What to produce
Can you retype all of the entries below word for word, in the same order?

Input
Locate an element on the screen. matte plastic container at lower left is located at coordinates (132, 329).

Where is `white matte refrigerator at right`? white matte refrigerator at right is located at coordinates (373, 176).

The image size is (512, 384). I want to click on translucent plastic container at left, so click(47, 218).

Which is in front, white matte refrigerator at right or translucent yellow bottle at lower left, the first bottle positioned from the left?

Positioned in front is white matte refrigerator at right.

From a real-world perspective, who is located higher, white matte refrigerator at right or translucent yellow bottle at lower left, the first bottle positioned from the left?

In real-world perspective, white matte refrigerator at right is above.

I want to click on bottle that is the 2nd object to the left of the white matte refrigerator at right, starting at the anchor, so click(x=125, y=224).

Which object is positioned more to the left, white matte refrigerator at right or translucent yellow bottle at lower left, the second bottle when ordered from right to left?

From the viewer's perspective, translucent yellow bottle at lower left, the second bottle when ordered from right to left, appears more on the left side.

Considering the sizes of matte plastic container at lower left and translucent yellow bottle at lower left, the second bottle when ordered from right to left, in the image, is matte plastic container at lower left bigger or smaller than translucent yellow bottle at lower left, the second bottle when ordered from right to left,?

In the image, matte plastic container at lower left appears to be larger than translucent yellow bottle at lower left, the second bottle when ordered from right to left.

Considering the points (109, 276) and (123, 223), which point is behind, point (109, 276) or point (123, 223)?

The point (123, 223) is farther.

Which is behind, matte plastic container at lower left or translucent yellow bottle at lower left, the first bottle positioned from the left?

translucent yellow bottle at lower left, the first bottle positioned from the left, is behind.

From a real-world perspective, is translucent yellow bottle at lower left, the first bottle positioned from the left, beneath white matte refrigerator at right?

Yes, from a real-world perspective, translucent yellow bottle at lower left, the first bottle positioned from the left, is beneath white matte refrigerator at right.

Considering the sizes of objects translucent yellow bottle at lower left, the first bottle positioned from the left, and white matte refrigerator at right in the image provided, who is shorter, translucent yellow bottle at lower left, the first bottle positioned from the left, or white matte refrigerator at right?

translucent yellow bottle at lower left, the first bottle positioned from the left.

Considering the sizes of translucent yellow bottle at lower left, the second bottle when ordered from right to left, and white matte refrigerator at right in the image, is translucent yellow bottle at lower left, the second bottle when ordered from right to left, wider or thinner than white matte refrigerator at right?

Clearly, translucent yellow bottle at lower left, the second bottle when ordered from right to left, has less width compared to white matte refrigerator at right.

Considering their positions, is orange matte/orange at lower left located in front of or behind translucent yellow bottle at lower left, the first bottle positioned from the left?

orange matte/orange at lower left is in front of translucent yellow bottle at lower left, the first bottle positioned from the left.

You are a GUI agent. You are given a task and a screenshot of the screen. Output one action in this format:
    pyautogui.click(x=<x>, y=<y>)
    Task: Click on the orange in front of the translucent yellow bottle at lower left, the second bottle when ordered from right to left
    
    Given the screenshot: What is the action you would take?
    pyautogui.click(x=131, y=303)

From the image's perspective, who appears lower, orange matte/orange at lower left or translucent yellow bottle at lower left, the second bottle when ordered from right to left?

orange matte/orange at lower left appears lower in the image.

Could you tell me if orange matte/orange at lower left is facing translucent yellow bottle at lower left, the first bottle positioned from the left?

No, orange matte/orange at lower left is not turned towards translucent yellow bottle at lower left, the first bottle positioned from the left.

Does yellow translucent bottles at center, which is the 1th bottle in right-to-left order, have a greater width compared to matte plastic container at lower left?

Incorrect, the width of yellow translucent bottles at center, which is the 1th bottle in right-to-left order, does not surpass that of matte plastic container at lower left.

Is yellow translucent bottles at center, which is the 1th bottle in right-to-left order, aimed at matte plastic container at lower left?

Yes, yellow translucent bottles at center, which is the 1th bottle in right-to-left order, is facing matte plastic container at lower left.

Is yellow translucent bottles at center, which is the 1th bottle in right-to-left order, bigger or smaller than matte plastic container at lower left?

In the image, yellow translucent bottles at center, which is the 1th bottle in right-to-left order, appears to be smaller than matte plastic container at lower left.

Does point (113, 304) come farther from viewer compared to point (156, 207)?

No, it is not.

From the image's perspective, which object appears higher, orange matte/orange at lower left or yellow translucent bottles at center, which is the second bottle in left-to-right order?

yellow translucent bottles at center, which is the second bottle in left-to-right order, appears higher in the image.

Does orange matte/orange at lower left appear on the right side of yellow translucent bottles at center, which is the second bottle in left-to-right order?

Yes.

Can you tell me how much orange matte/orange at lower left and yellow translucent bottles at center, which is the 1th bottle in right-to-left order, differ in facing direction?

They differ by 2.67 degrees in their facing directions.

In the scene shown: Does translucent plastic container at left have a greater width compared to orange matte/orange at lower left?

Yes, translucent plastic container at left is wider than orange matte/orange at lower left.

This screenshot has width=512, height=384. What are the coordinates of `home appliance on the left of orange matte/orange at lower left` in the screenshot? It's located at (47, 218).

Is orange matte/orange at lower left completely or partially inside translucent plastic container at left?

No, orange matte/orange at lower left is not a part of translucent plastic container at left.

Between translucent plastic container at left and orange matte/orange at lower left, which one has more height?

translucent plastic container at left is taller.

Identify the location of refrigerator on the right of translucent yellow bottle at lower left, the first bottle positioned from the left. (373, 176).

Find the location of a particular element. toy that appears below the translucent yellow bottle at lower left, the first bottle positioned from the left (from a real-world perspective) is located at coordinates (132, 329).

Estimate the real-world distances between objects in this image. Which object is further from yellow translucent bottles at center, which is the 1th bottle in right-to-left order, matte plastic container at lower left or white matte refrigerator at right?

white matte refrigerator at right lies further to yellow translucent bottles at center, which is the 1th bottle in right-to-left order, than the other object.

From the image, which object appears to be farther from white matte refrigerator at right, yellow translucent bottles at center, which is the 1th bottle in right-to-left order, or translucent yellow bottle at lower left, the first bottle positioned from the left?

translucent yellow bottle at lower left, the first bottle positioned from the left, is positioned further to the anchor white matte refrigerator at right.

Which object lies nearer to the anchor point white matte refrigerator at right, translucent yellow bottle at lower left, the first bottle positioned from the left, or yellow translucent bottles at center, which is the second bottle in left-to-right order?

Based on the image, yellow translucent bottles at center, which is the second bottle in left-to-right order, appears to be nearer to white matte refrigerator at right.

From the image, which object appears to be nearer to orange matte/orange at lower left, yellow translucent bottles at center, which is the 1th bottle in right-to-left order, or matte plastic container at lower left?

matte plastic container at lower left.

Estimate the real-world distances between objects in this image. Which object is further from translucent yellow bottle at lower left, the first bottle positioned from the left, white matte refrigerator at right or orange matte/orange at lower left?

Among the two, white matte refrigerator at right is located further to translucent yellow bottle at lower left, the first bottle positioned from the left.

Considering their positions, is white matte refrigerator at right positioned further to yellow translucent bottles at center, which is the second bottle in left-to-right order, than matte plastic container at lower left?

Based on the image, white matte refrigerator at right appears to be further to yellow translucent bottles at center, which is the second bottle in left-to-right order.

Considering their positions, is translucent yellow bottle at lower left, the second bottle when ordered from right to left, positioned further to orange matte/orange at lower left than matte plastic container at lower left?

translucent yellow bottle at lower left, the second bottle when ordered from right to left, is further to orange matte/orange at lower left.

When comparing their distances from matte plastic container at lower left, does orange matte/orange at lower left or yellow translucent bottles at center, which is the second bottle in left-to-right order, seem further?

Response to the exercise
Locate an element on the screen. matte plastic container at lower left is located at coordinates (132, 329).

Where is `white matte refrigerator at right`? white matte refrigerator at right is located at coordinates (373, 176).

The image size is (512, 384). I want to click on translucent plastic container at left, so click(47, 218).

Which is in front, white matte refrigerator at right or translucent yellow bottle at lower left, the first bottle positioned from the left?

Positioned in front is white matte refrigerator at right.

From a real-world perspective, who is located higher, white matte refrigerator at right or translucent yellow bottle at lower left, the first bottle positioned from the left?

In real-world perspective, white matte refrigerator at right is above.

I want to click on bottle that is the 2nd object to the left of the white matte refrigerator at right, starting at the anchor, so click(x=125, y=224).

Which object is positioned more to the left, white matte refrigerator at right or translucent yellow bottle at lower left, the second bottle when ordered from right to left?

From the viewer's perspective, translucent yellow bottle at lower left, the second bottle when ordered from right to left, appears more on the left side.

Considering the sizes of matte plastic container at lower left and translucent yellow bottle at lower left, the second bottle when ordered from right to left, in the image, is matte plastic container at lower left bigger or smaller than translucent yellow bottle at lower left, the second bottle when ordered from right to left,?

In the image, matte plastic container at lower left appears to be larger than translucent yellow bottle at lower left, the second bottle when ordered from right to left.

Considering the points (109, 276) and (123, 223), which point is behind, point (109, 276) or point (123, 223)?

The point (123, 223) is farther.

Which is behind, matte plastic container at lower left or translucent yellow bottle at lower left, the first bottle positioned from the left?

translucent yellow bottle at lower left, the first bottle positioned from the left, is behind.

From a real-world perspective, is translucent yellow bottle at lower left, the first bottle positioned from the left, beneath white matte refrigerator at right?

Yes, from a real-world perspective, translucent yellow bottle at lower left, the first bottle positioned from the left, is beneath white matte refrigerator at right.

Considering the sizes of objects translucent yellow bottle at lower left, the first bottle positioned from the left, and white matte refrigerator at right in the image provided, who is shorter, translucent yellow bottle at lower left, the first bottle positioned from the left, or white matte refrigerator at right?

translucent yellow bottle at lower left, the first bottle positioned from the left.

Considering the sizes of translucent yellow bottle at lower left, the second bottle when ordered from right to left, and white matte refrigerator at right in the image, is translucent yellow bottle at lower left, the second bottle when ordered from right to left, wider or thinner than white matte refrigerator at right?

Clearly, translucent yellow bottle at lower left, the second bottle when ordered from right to left, has less width compared to white matte refrigerator at right.

Considering their positions, is orange matte/orange at lower left located in front of or behind translucent yellow bottle at lower left, the first bottle positioned from the left?

orange matte/orange at lower left is in front of translucent yellow bottle at lower left, the first bottle positioned from the left.

You are a GUI agent. You are given a task and a screenshot of the screen. Output one action in this format:
    pyautogui.click(x=<x>, y=<y>)
    Task: Click on the orange in front of the translucent yellow bottle at lower left, the second bottle when ordered from right to left
    
    Given the screenshot: What is the action you would take?
    pyautogui.click(x=131, y=303)

From the image's perspective, who appears lower, orange matte/orange at lower left or translucent yellow bottle at lower left, the second bottle when ordered from right to left?

orange matte/orange at lower left appears lower in the image.

Could you tell me if orange matte/orange at lower left is facing translucent yellow bottle at lower left, the first bottle positioned from the left?

No, orange matte/orange at lower left is not turned towards translucent yellow bottle at lower left, the first bottle positioned from the left.

Does yellow translucent bottles at center, which is the 1th bottle in right-to-left order, have a greater width compared to matte plastic container at lower left?

Incorrect, the width of yellow translucent bottles at center, which is the 1th bottle in right-to-left order, does not surpass that of matte plastic container at lower left.

Is yellow translucent bottles at center, which is the 1th bottle in right-to-left order, aimed at matte plastic container at lower left?

Yes, yellow translucent bottles at center, which is the 1th bottle in right-to-left order, is facing matte plastic container at lower left.

Is yellow translucent bottles at center, which is the 1th bottle in right-to-left order, bigger or smaller than matte plastic container at lower left?

In the image, yellow translucent bottles at center, which is the 1th bottle in right-to-left order, appears to be smaller than matte plastic container at lower left.

Does point (113, 304) come farther from viewer compared to point (156, 207)?

No, it is not.

From the image's perspective, which object appears higher, orange matte/orange at lower left or yellow translucent bottles at center, which is the second bottle in left-to-right order?

yellow translucent bottles at center, which is the second bottle in left-to-right order, appears higher in the image.

Does orange matte/orange at lower left appear on the right side of yellow translucent bottles at center, which is the second bottle in left-to-right order?

Yes.

Can you tell me how much orange matte/orange at lower left and yellow translucent bottles at center, which is the 1th bottle in right-to-left order, differ in facing direction?

They differ by 2.67 degrees in their facing directions.

In the scene shown: Does translucent plastic container at left have a greater width compared to orange matte/orange at lower left?

Yes, translucent plastic container at left is wider than orange matte/orange at lower left.

This screenshot has width=512, height=384. What are the coordinates of `home appliance on the left of orange matte/orange at lower left` in the screenshot? It's located at (47, 218).

Is orange matte/orange at lower left completely or partially inside translucent plastic container at left?

No, orange matte/orange at lower left is not a part of translucent plastic container at left.

Between translucent plastic container at left and orange matte/orange at lower left, which one has more height?

translucent plastic container at left is taller.

Identify the location of refrigerator on the right of translucent yellow bottle at lower left, the first bottle positioned from the left. (373, 176).

Find the location of a particular element. toy that appears below the translucent yellow bottle at lower left, the first bottle positioned from the left (from a real-world perspective) is located at coordinates (132, 329).

Estimate the real-world distances between objects in this image. Which object is further from yellow translucent bottles at center, which is the 1th bottle in right-to-left order, matte plastic container at lower left or white matte refrigerator at right?

white matte refrigerator at right lies further to yellow translucent bottles at center, which is the 1th bottle in right-to-left order, than the other object.

From the image, which object appears to be farther from white matte refrigerator at right, yellow translucent bottles at center, which is the 1th bottle in right-to-left order, or translucent yellow bottle at lower left, the first bottle positioned from the left?

translucent yellow bottle at lower left, the first bottle positioned from the left, is positioned further to the anchor white matte refrigerator at right.

Which object lies nearer to the anchor point white matte refrigerator at right, translucent yellow bottle at lower left, the first bottle positioned from the left, or yellow translucent bottles at center, which is the second bottle in left-to-right order?

Based on the image, yellow translucent bottles at center, which is the second bottle in left-to-right order, appears to be nearer to white matte refrigerator at right.

From the image, which object appears to be nearer to orange matte/orange at lower left, yellow translucent bottles at center, which is the 1th bottle in right-to-left order, or matte plastic container at lower left?

matte plastic container at lower left.

Estimate the real-world distances between objects in this image. Which object is further from translucent yellow bottle at lower left, the first bottle positioned from the left, white matte refrigerator at right or orange matte/orange at lower left?

Among the two, white matte refrigerator at right is located further to translucent yellow bottle at lower left, the first bottle positioned from the left.

Considering their positions, is white matte refrigerator at right positioned further to yellow translucent bottles at center, which is the second bottle in left-to-right order, than matte plastic container at lower left?

Based on the image, white matte refrigerator at right appears to be further to yellow translucent bottles at center, which is the second bottle in left-to-right order.

Considering their positions, is translucent yellow bottle at lower left, the second bottle when ordered from right to left, positioned further to orange matte/orange at lower left than matte plastic container at lower left?

translucent yellow bottle at lower left, the second bottle when ordered from right to left, is further to orange matte/orange at lower left.

When comparing their distances from matte plastic container at lower left, does orange matte/orange at lower left or yellow translucent bottles at center, which is the second bottle in left-to-right order, seem further?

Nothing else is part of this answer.